== WHAT THE TASK REQUIRES ==
Transcribe the lines exactly, beginning with the one that contains "blue line: (103, 92) -> (101, 84), turned -32" and ending with the final line of the records. Do not transcribe pictures.
##### PROVIDED DATA #####
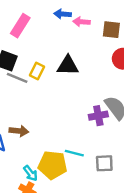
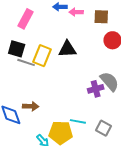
yellow rectangle: (37, 71) -> (42, 56), size x1.5
gray square: (104, 163) -> (103, 128), turned 35

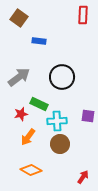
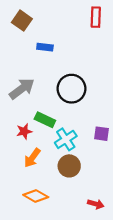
cyan cross: (57, 121) -> (66, 139), turned -30
red arrow: (83, 177) -> (96, 204), turned 72

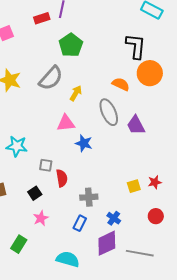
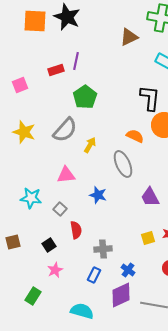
pink triangle: (66, 123) -> (66, 175), moved
purple trapezoid: (136, 125) -> (150, 197), moved
gray square: (46, 165) -> (60, 209), moved, turned 32

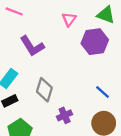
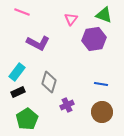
purple L-shape: (32, 46) -> (38, 43), turned -30
blue line: (103, 92) -> (101, 84), turned -32

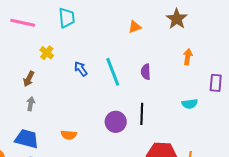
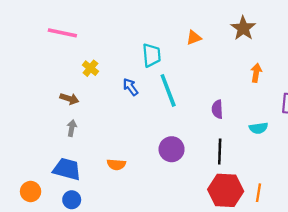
cyan trapezoid: (67, 18) -> (152, 55), moved
purple semicircle: (146, 72) -> (217, 109), moved
brown arrow: (29, 79) -> (69, 99), turned -98
black line: (142, 114) -> (220, 152), moved

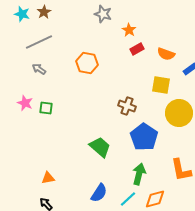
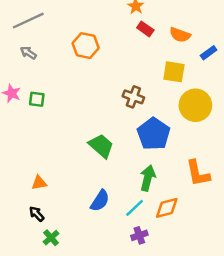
red rectangle: (137, 49) -> (145, 29), turned 64

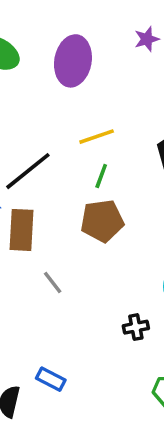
#####
== RESPONSE AREA ==
blue line: (103, 92) -> (101, 84), turned -32

cyan trapezoid: (67, 18) -> (152, 55), moved
purple semicircle: (146, 72) -> (217, 109), moved
brown arrow: (29, 79) -> (69, 99), turned -98
black line: (142, 114) -> (220, 152), moved

red rectangle: (137, 49) -> (145, 29), turned 64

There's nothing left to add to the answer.